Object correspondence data
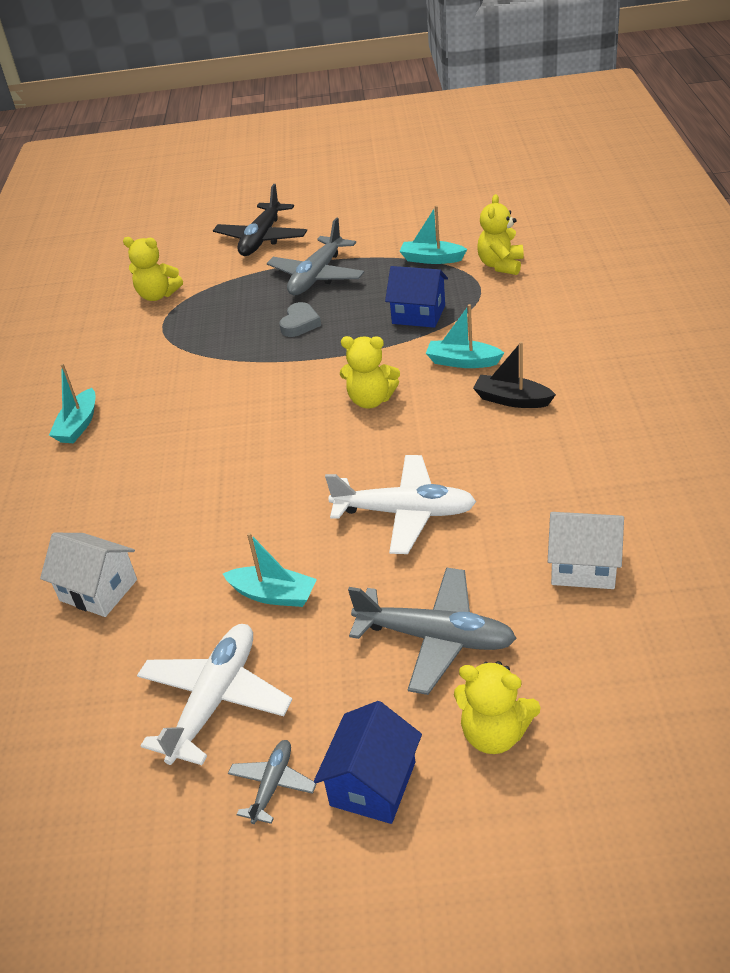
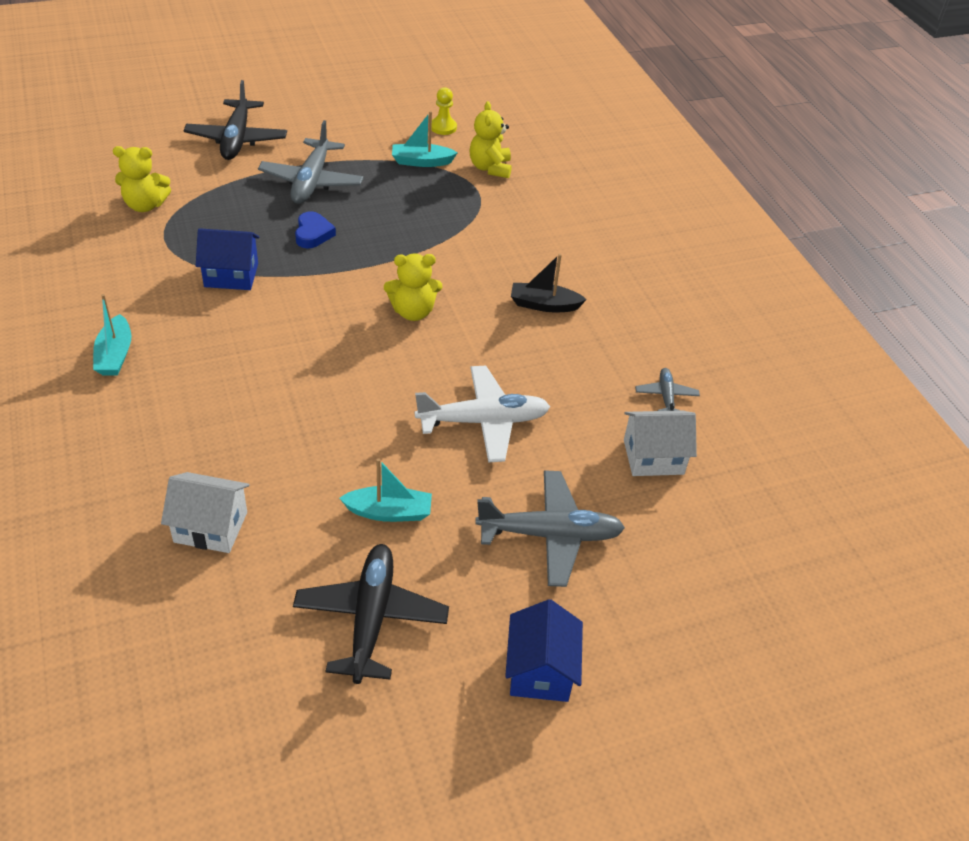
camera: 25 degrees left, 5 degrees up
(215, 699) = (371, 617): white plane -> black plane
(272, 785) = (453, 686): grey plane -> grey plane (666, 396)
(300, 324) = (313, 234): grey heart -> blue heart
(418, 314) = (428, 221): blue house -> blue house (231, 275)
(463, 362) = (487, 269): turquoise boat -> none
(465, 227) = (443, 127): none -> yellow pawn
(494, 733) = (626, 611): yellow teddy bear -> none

==

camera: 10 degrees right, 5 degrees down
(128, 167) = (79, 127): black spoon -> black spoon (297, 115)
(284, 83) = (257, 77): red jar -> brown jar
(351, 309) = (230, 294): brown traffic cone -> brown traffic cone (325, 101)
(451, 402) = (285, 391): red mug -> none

## Problem
Write down again, exactly as given, only the lines above that fall from the line with "(463, 362) = (487, 269): turquoise" to the line with "(494, 733) = (626, 611): yellow", inclusive.

## Output for this exercise
(463, 362) = (487, 269): turquoise boat -> none
(465, 227) = (443, 127): none -> yellow pawn
(494, 733) = (626, 611): yellow teddy bear -> none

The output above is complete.